» What to produce
Look through the material below. Return exactly the lines from the one with "(405, 295) = (594, 329): orange" through the one with "(897, 340) = (237, 607): orange", both included.

» Data provided
Segment Open
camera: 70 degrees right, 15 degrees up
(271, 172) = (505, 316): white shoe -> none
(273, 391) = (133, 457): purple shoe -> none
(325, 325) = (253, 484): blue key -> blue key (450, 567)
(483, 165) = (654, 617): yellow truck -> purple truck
Segment Closed
Segment Open
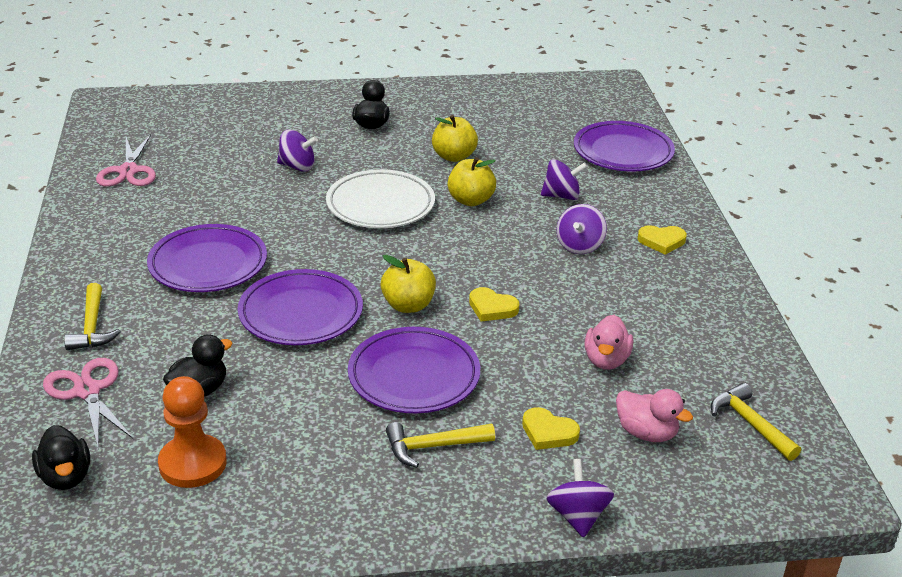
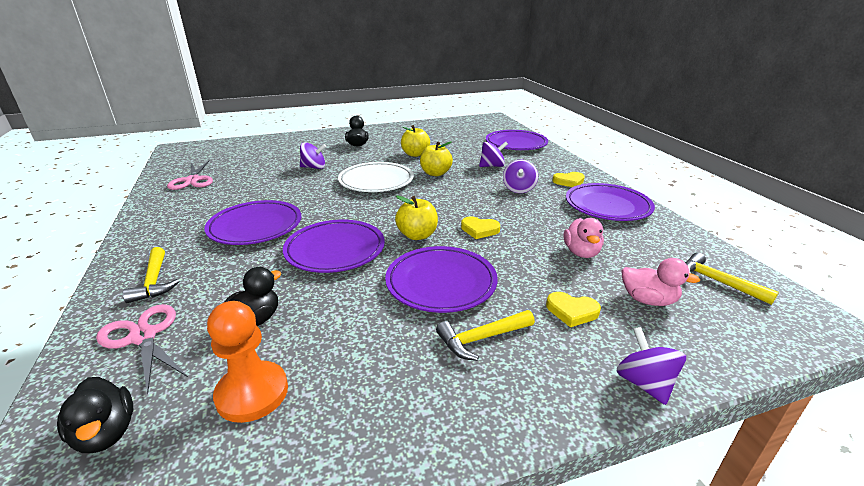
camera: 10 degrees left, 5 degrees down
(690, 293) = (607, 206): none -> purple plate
Segment Closed
Segment Open
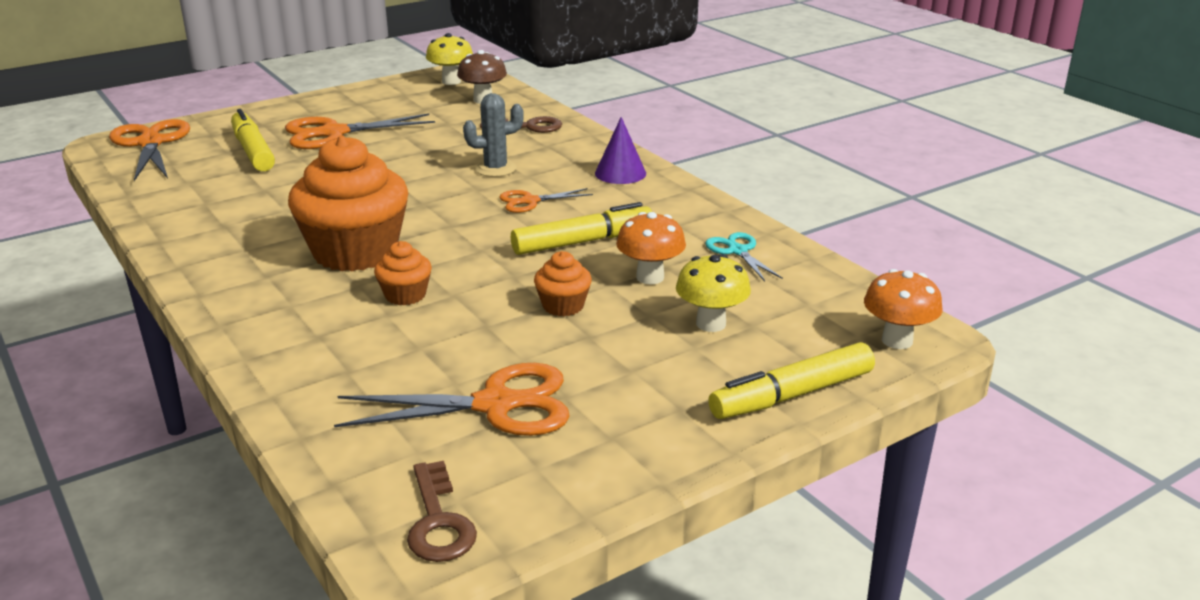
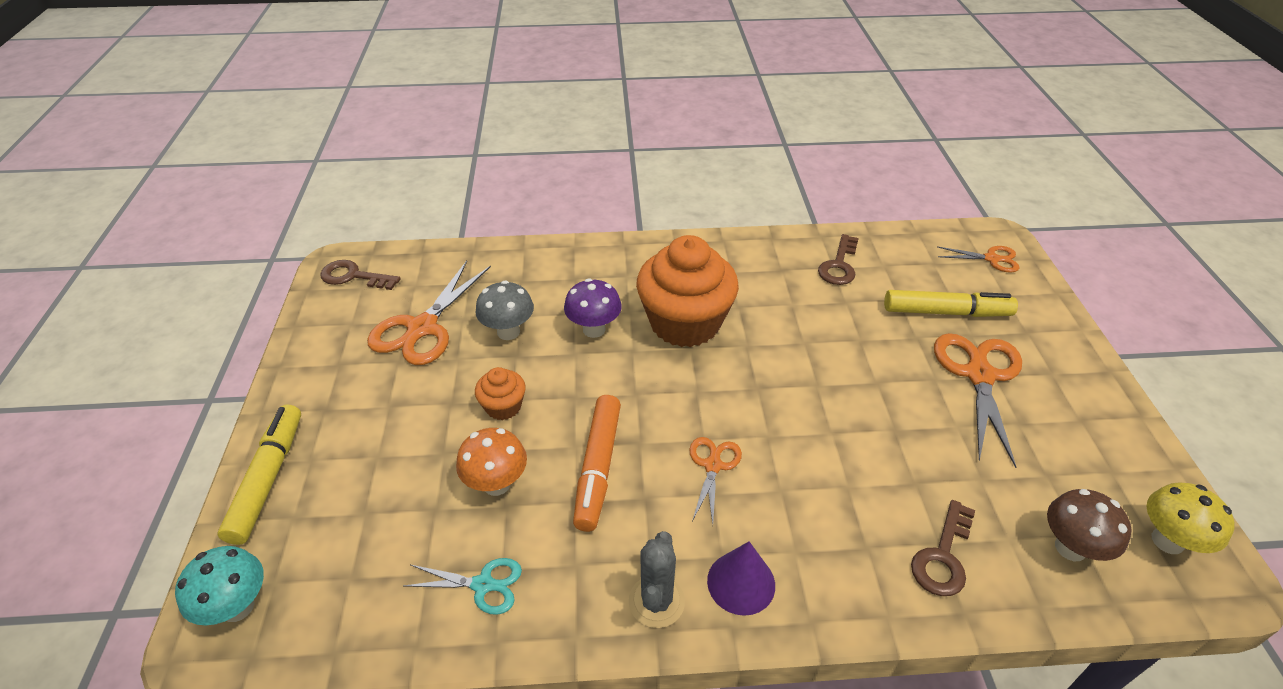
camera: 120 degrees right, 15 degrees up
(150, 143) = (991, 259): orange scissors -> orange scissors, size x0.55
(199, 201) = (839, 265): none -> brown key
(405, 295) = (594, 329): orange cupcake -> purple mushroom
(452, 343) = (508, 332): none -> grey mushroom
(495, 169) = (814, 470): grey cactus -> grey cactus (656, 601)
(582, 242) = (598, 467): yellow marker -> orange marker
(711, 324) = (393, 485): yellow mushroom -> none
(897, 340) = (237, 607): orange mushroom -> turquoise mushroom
Segment Closed
» Task result
(405, 295) = (594, 329): orange cupcake -> purple mushroom
(452, 343) = (508, 332): none -> grey mushroom
(495, 169) = (814, 470): grey cactus -> grey cactus (656, 601)
(582, 242) = (598, 467): yellow marker -> orange marker
(711, 324) = (393, 485): yellow mushroom -> none
(897, 340) = (237, 607): orange mushroom -> turquoise mushroom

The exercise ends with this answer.